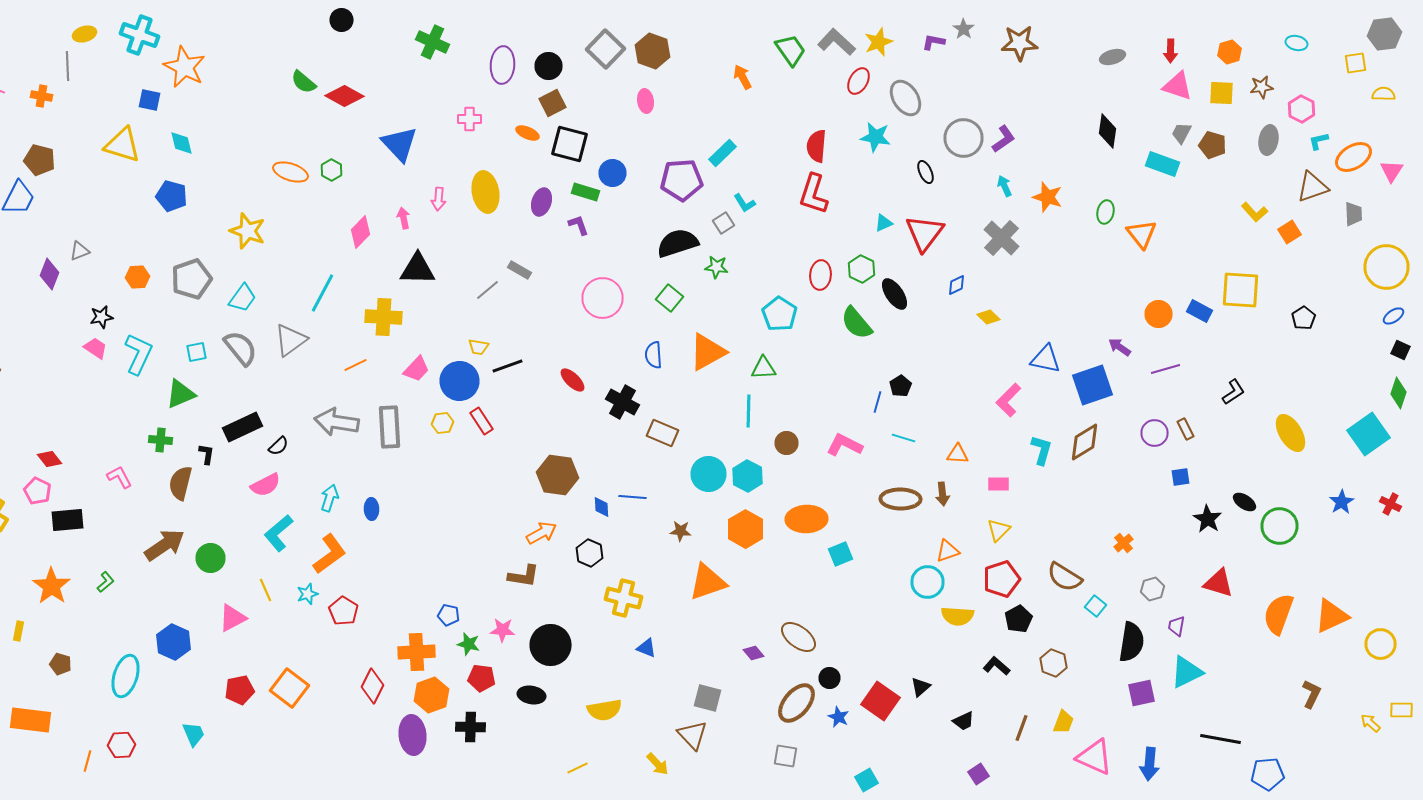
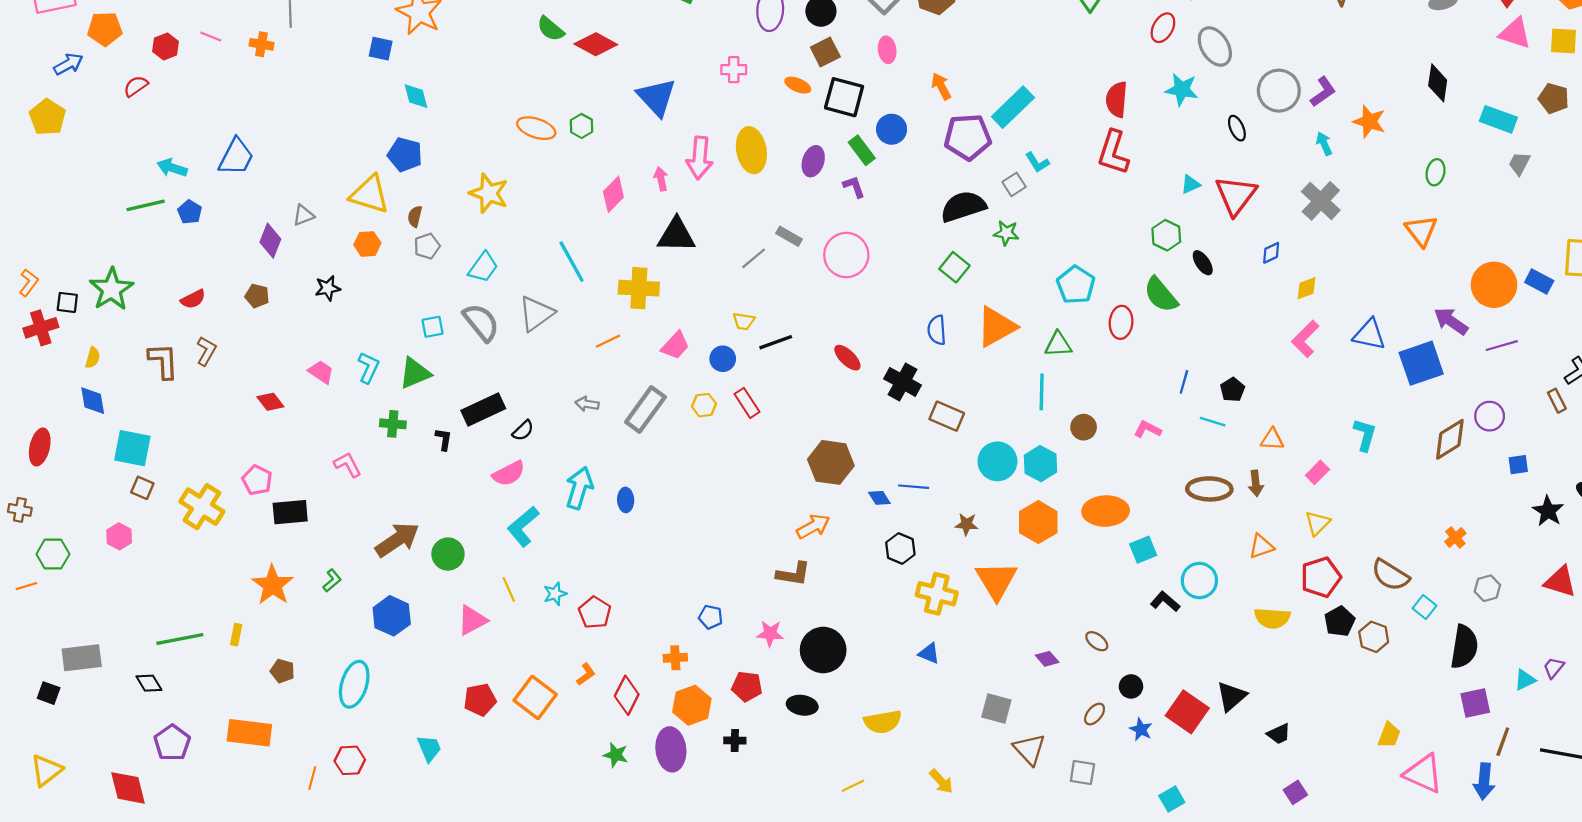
orange arrow: (742, 77) -> (941, 86), moved
pink ellipse: (646, 101) -> (887, 50), moved
gray trapezoid: (1182, 133) -> (1519, 163), moved
yellow triangle: (122, 145) -> (370, 194), moved
cyan rectangle: (722, 153) -> (1013, 107), size x1.4
brown pentagon: (40, 160) -> (257, 296), moved, size x0.7
green rectangle: (586, 192) -> (862, 150), turned 36
orange star: (1048, 197) -> (1369, 122), moved
pink arrow: (438, 199) -> (700, 158), size x1.6
orange triangle: (1142, 234) -> (1421, 231), moved
red ellipse: (820, 275) -> (1121, 322), moved
gray pentagon: (192, 279) -> (427, 246), size x0.6
cyan line: (322, 293) -> (572, 262), turned -57
black ellipse: (894, 294) -> (1203, 263), size x0.7
pink circle: (602, 298) -> (846, 255), moved
orange circle: (1158, 314) -> (1494, 285), size x1.5
yellow diamond: (988, 317) -> (1306, 288), turned -65
purple arrow: (1120, 347) -> (1451, 321), size x1.4
pink trapezoid: (96, 348) -> (321, 372), moved
cyan L-shape: (138, 354) -> (369, 368), moved, size x0.7
blue circle: (460, 381) -> (723, 359), size x0.6
black pentagon: (900, 386) -> (1232, 390), moved
pink L-shape: (1008, 400) -> (1305, 339), moved
gray arrow: (336, 422) -> (587, 404), size x0.5
gray rectangle: (390, 427) -> (645, 409), turned 39
brown rectangle: (1186, 429) -> (1557, 401), moved
brown diamond: (1084, 442) -> (1450, 439), moved
pink L-shape: (844, 445) -> (1148, 429), size x0.7
red diamond: (50, 459) -> (270, 402), moved
brown semicircle: (180, 483) -> (415, 216), moved, size x0.6
pink rectangle: (998, 484) -> (1317, 472), turned -45
cyan arrow: (330, 498) -> (579, 488), size x1.4
blue diamond: (602, 507) -> (879, 498), turned -30
black hexagon: (590, 553) -> (900, 549), moved
orange L-shape: (330, 554) -> (586, 674), moved, size x0.5
orange triangle: (708, 582) -> (996, 581), turned -42
cyan circle: (928, 582) -> (1199, 581), moved
yellow cross: (624, 598) -> (937, 594), moved
purple trapezoid: (1176, 626) -> (1554, 668), moved, turned 30
brown ellipse: (798, 637) -> (1097, 641), size x0.6
blue hexagon: (174, 642) -> (392, 616), moved
green star: (468, 644) -> (616, 755), moved
orange cross: (416, 652) -> (675, 658), size x0.6
brown hexagon: (1054, 663) -> (1374, 637), moved
black L-shape: (996, 666) -> (1165, 601), moved
cyan triangle: (1186, 672) -> (1525, 680), size x0.6
black triangle: (920, 687) -> (1231, 696), size x1.4
brown ellipse: (796, 703) -> (1095, 714), size x0.5
black cross: (470, 727) -> (735, 741), size x0.7
brown line: (1022, 728) -> (1503, 742), moved
brown triangle: (692, 735) -> (1029, 749), moved

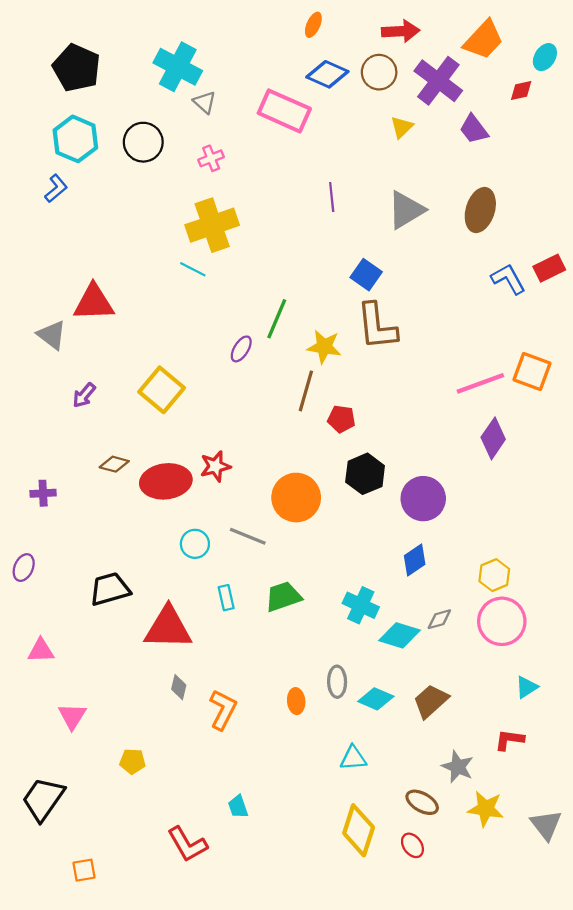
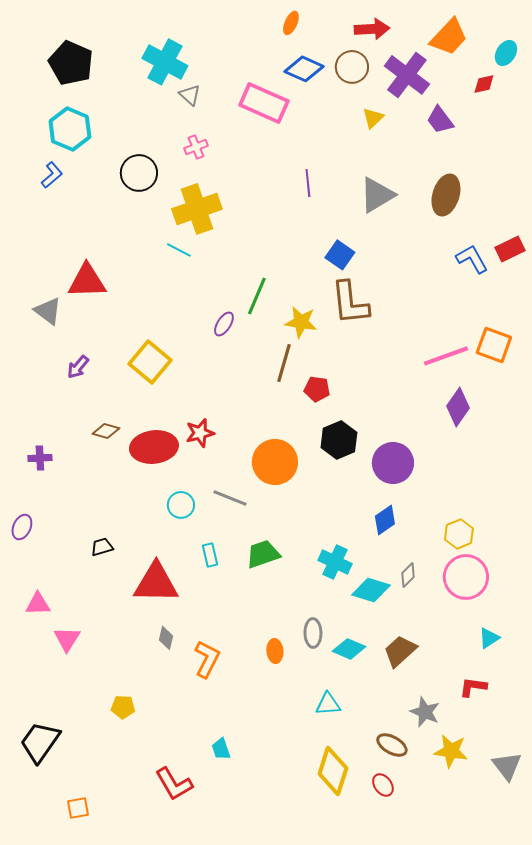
black circle: (143, 142) -> (139, 173), moved
black trapezoid: (110, 589) -> (102, 547), size x0.6
gray diamond: (439, 619) -> (408, 575), turned -30
pink triangle: (72, 716) -> (67, 639), moved

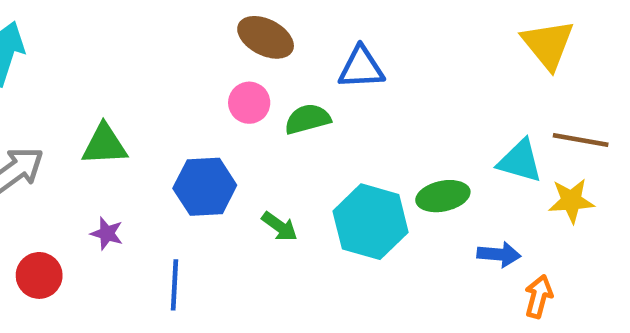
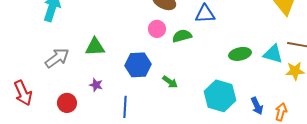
green ellipse: (443, 196) -> (240, 54), moved
cyan hexagon: (371, 222) -> (220, 96), moved
blue arrow: (499, 254) -> (257, 106), moved, turned 60

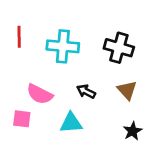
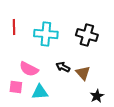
brown triangle: (127, 90) -> (83, 73), moved
cyan triangle: (71, 123) -> (40, 92), moved

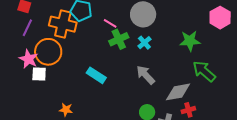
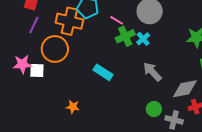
cyan cross: (144, 43) -> (143, 39), moved
pink star: (28, 59) -> (22, 64), moved, turned -30
white square: (39, 74) -> (37, 70), moved

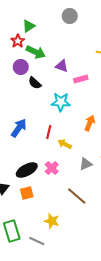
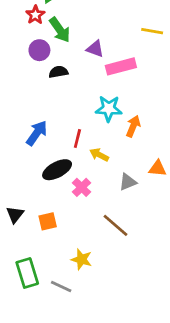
green arrow: (36, 52) -> (60, 30), turned 30
pink rectangle: (81, 79) -> (121, 66), size x1.5
black semicircle: (35, 83) -> (58, 72), turned 128
cyan star: (61, 102) -> (109, 109), moved
black ellipse: (27, 170) -> (57, 170), moved

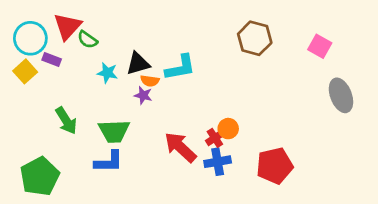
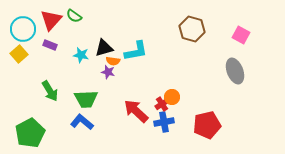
green semicircle: (87, 40) -> (74, 16), moved
purple rectangle: (52, 60) -> (50, 45), moved
gray ellipse: (341, 95) -> (235, 71), moved
blue L-shape: (109, 162) -> (82, 122), turned -140

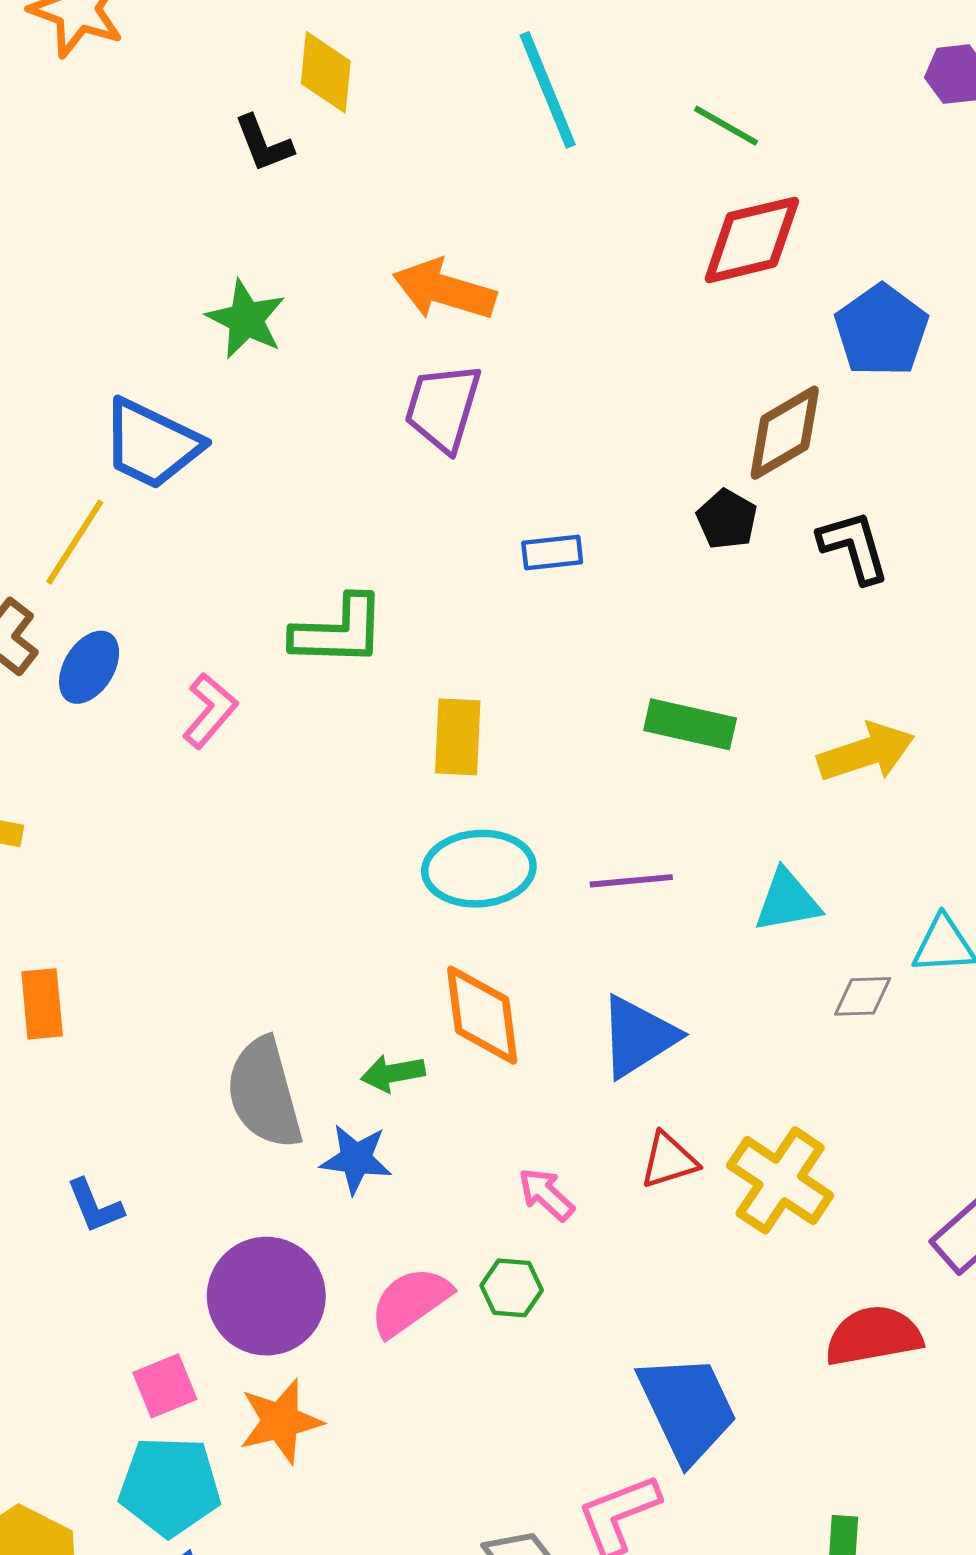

= = = = =

_WORK TASK:_ Each line above should be returned exactly as it stands, minus any pictures.

_ANSWER TO THIS TASK:_
orange arrow: (742, 77) -> (941, 86), moved
pink ellipse: (646, 101) -> (887, 50), moved
gray trapezoid: (1182, 133) -> (1519, 163), moved
yellow triangle: (122, 145) -> (370, 194), moved
cyan rectangle: (722, 153) -> (1013, 107), size x1.4
brown pentagon: (40, 160) -> (257, 296), moved, size x0.7
green rectangle: (586, 192) -> (862, 150), turned 36
orange star: (1048, 197) -> (1369, 122), moved
pink arrow: (438, 199) -> (700, 158), size x1.6
orange triangle: (1142, 234) -> (1421, 231), moved
red ellipse: (820, 275) -> (1121, 322), moved
gray pentagon: (192, 279) -> (427, 246), size x0.6
cyan line: (322, 293) -> (572, 262), turned -57
black ellipse: (894, 294) -> (1203, 263), size x0.7
pink circle: (602, 298) -> (846, 255), moved
orange circle: (1158, 314) -> (1494, 285), size x1.5
yellow diamond: (988, 317) -> (1306, 288), turned -65
purple arrow: (1120, 347) -> (1451, 321), size x1.4
pink trapezoid: (96, 348) -> (321, 372), moved
cyan L-shape: (138, 354) -> (369, 368), moved, size x0.7
blue circle: (460, 381) -> (723, 359), size x0.6
black pentagon: (900, 386) -> (1232, 390), moved
pink L-shape: (1008, 400) -> (1305, 339), moved
gray arrow: (336, 422) -> (587, 404), size x0.5
gray rectangle: (390, 427) -> (645, 409), turned 39
brown rectangle: (1186, 429) -> (1557, 401), moved
brown diamond: (1084, 442) -> (1450, 439), moved
pink L-shape: (844, 445) -> (1148, 429), size x0.7
red diamond: (50, 459) -> (270, 402), moved
brown semicircle: (180, 483) -> (415, 216), moved, size x0.6
pink rectangle: (998, 484) -> (1317, 472), turned -45
cyan arrow: (330, 498) -> (579, 488), size x1.4
blue diamond: (602, 507) -> (879, 498), turned -30
black hexagon: (590, 553) -> (900, 549), moved
orange L-shape: (330, 554) -> (586, 674), moved, size x0.5
orange triangle: (708, 582) -> (996, 581), turned -42
cyan circle: (928, 582) -> (1199, 581), moved
yellow cross: (624, 598) -> (937, 594), moved
purple trapezoid: (1176, 626) -> (1554, 668), moved, turned 30
brown ellipse: (798, 637) -> (1097, 641), size x0.6
blue hexagon: (174, 642) -> (392, 616), moved
green star: (468, 644) -> (616, 755), moved
orange cross: (416, 652) -> (675, 658), size x0.6
brown hexagon: (1054, 663) -> (1374, 637), moved
black L-shape: (996, 666) -> (1165, 601), moved
cyan triangle: (1186, 672) -> (1525, 680), size x0.6
black triangle: (920, 687) -> (1231, 696), size x1.4
brown ellipse: (796, 703) -> (1095, 714), size x0.5
black cross: (470, 727) -> (735, 741), size x0.7
brown line: (1022, 728) -> (1503, 742), moved
brown triangle: (692, 735) -> (1029, 749), moved

black circle: (143, 142) -> (139, 173), moved
black trapezoid: (110, 589) -> (102, 547), size x0.6
gray diamond: (439, 619) -> (408, 575), turned -30
pink triangle: (72, 716) -> (67, 639), moved

green ellipse: (443, 196) -> (240, 54), moved
cyan hexagon: (371, 222) -> (220, 96), moved
blue arrow: (499, 254) -> (257, 106), moved, turned 60

brown triangle: (127, 90) -> (83, 73), moved
cyan triangle: (71, 123) -> (40, 92), moved

cyan cross: (144, 43) -> (143, 39), moved
pink star: (28, 59) -> (22, 64), moved, turned -30
white square: (39, 74) -> (37, 70), moved

green arrow: (36, 52) -> (60, 30), turned 30
pink rectangle: (81, 79) -> (121, 66), size x1.5
black semicircle: (35, 83) -> (58, 72), turned 128
cyan star: (61, 102) -> (109, 109), moved
black ellipse: (27, 170) -> (57, 170), moved

green semicircle: (87, 40) -> (74, 16), moved
purple rectangle: (52, 60) -> (50, 45), moved
gray ellipse: (341, 95) -> (235, 71), moved
blue L-shape: (109, 162) -> (82, 122), turned -140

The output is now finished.